Data =
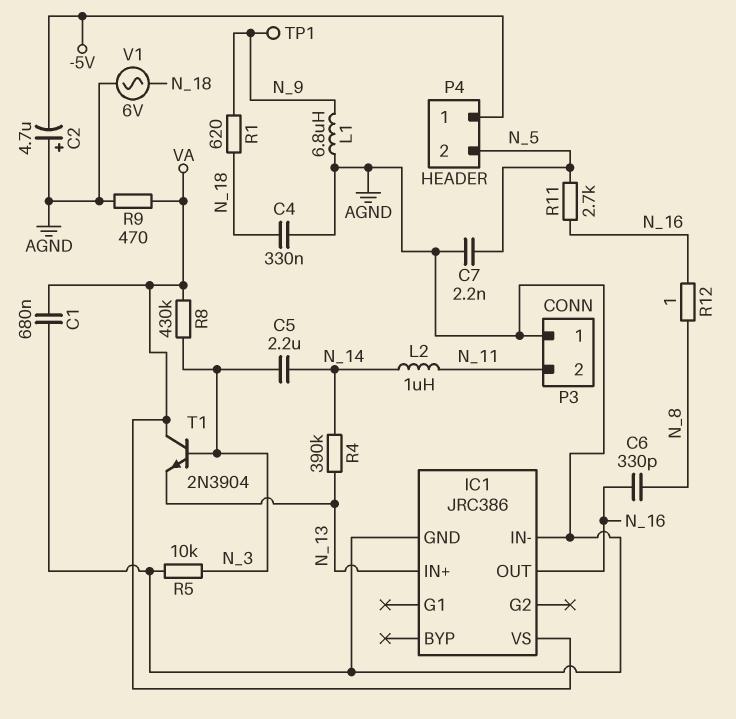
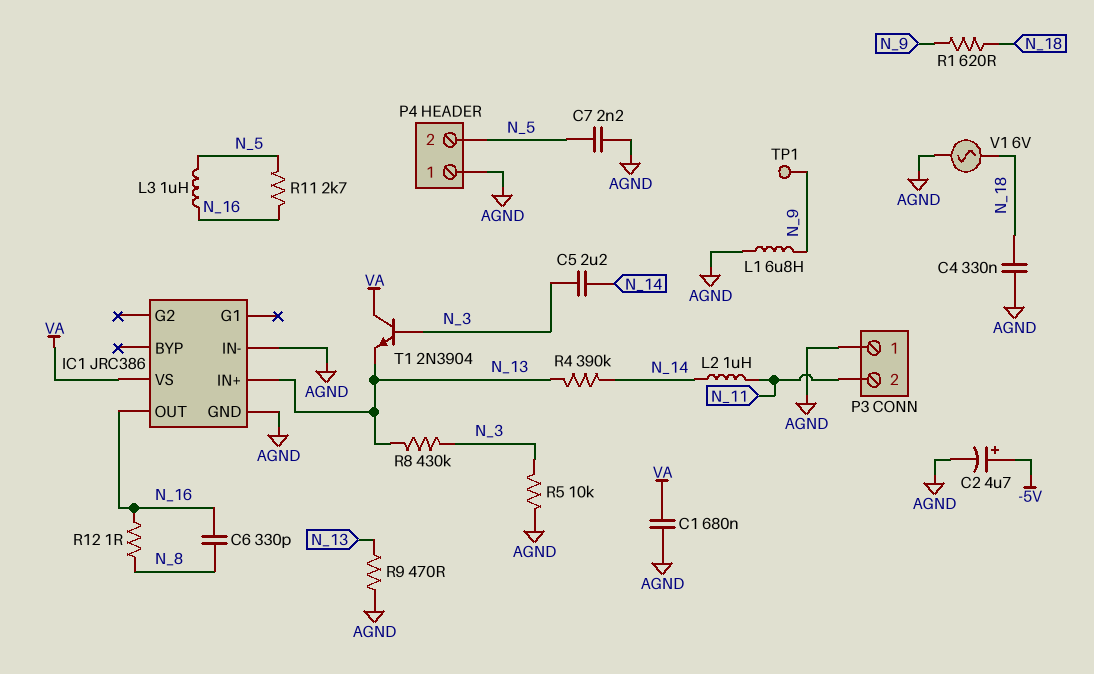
C2: 4.7uF (plus AGND, minus -5V) -> 4.7uF (plus -5V, minus AGND)
L3: none -> 1uH (N_5, N_16)
P4 pin 1: -5V -> AGND
R8: 430k (N_3, VA) -> 430k (N_3, N_13)
R9: 470 (AGND, VA) -> 470 (AGND, N_13)

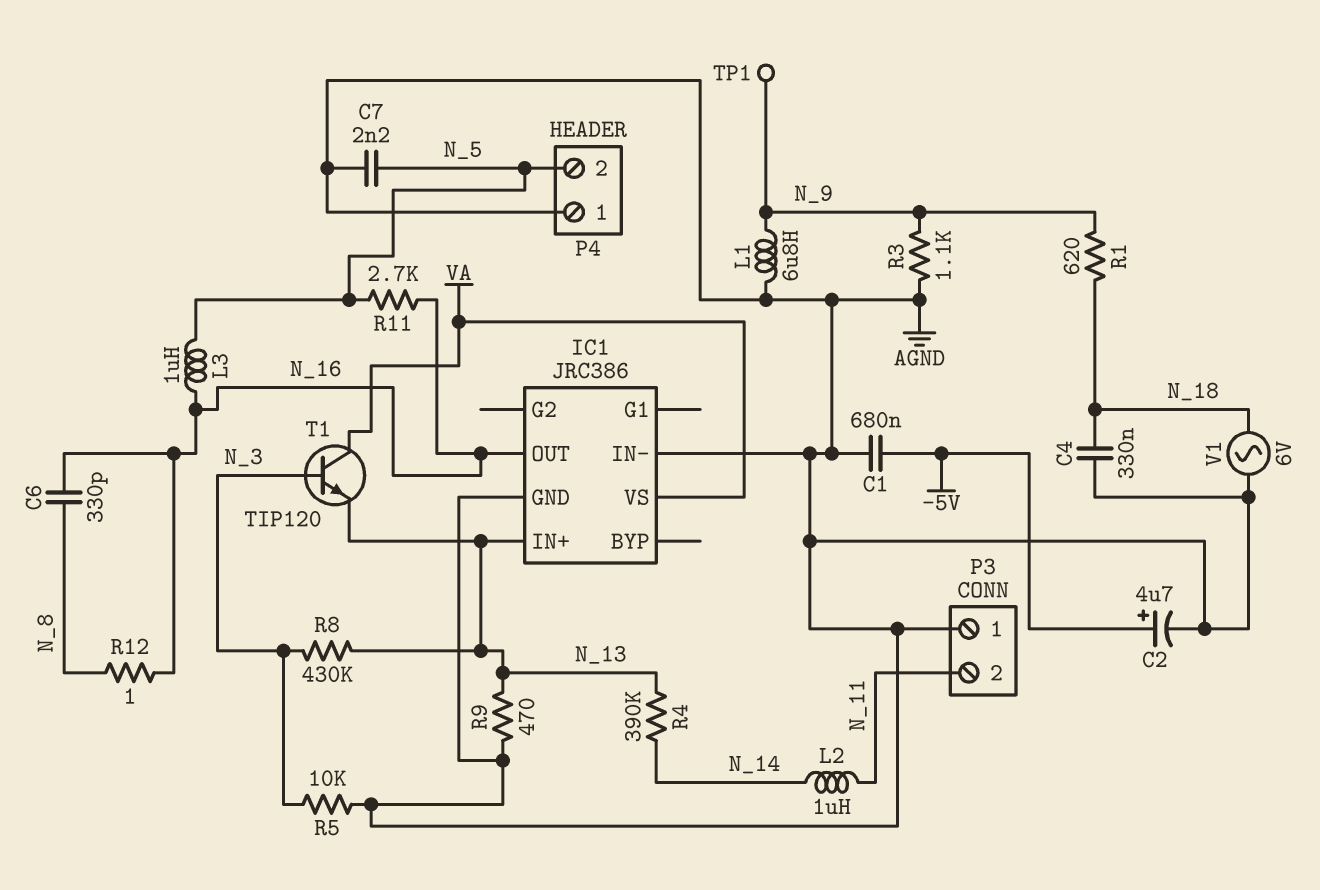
C1: 680nF (AGND, VA) -> 680nF (-5V, AGND)
C5: 2.2uF (N_3, N_14) -> none
R3: none -> 1.1k (AGND, N_9)
T1: NPN 2N3904 (B N_3, C VA, E N_13) -> NPN TIP120 (B N_3, C VA, E N_13)

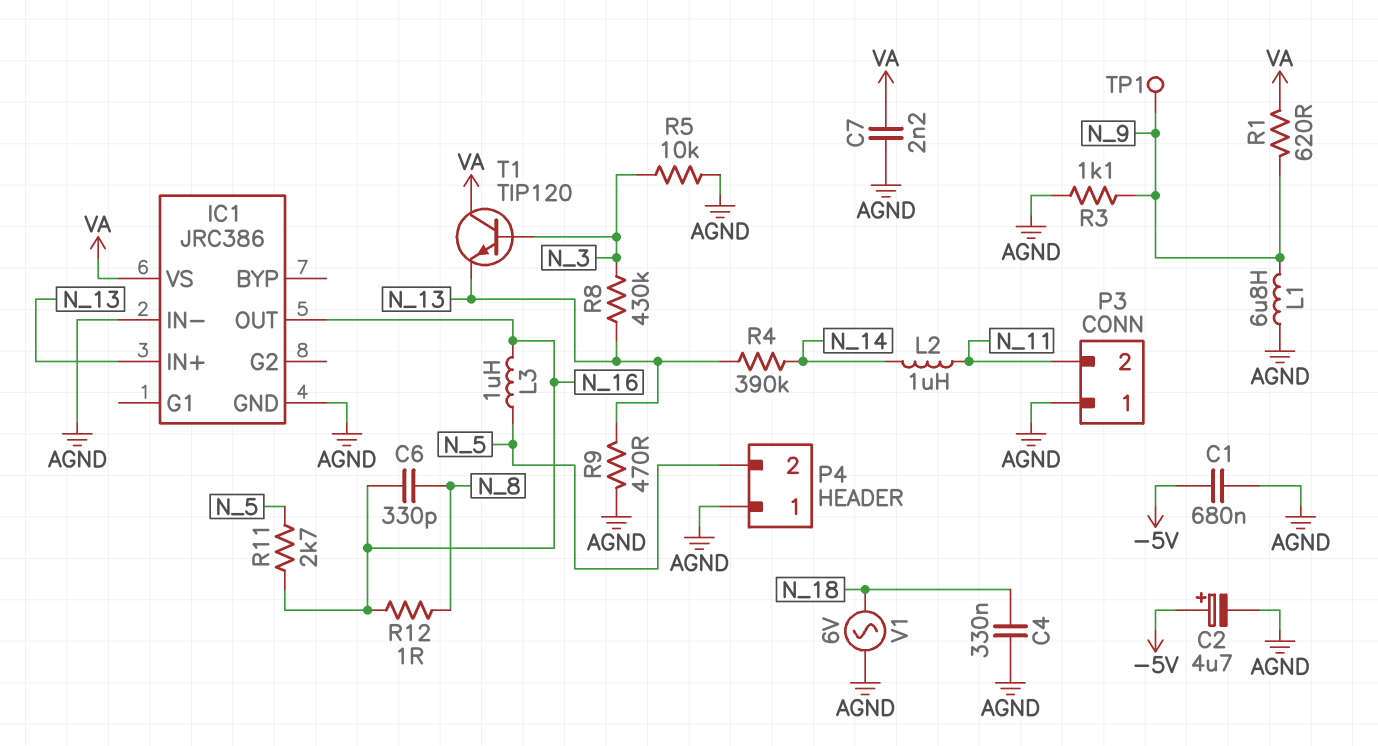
C7: 2.2nF (AGND, N_5) -> 2.2nF (AGND, VA)
R1: 620 (N_9, N_18) -> 620 (N_9, VA)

Exercise goal = Restate the data word for word, minus any images.

Answer space =
C2: 4.7uF (plus AGND, minus -5V) -> 4.7uF (plus -5V, minus AGND)
L3: none -> 1uH (N_5, N_16)
P4 pin 1: -5V -> AGND
R8: 430k (N_3, VA) -> 430k (N_3, N_13)
R9: 470 (AGND, VA) -> 470 (AGND, N_13)

C1: 680nF (AGND, VA) -> 680nF (-5V, AGND)
C5: 2.2uF (N_3, N_14) -> none
R3: none -> 1.1k (AGND, N_9)
T1: NPN 2N3904 (B N_3, C VA, E N_13) -> NPN TIP120 (B N_3, C VA, E N_13)

C7: 2.2nF (AGND, N_5) -> 2.2nF (AGND, VA)
R1: 620 (N_9, N_18) -> 620 (N_9, VA)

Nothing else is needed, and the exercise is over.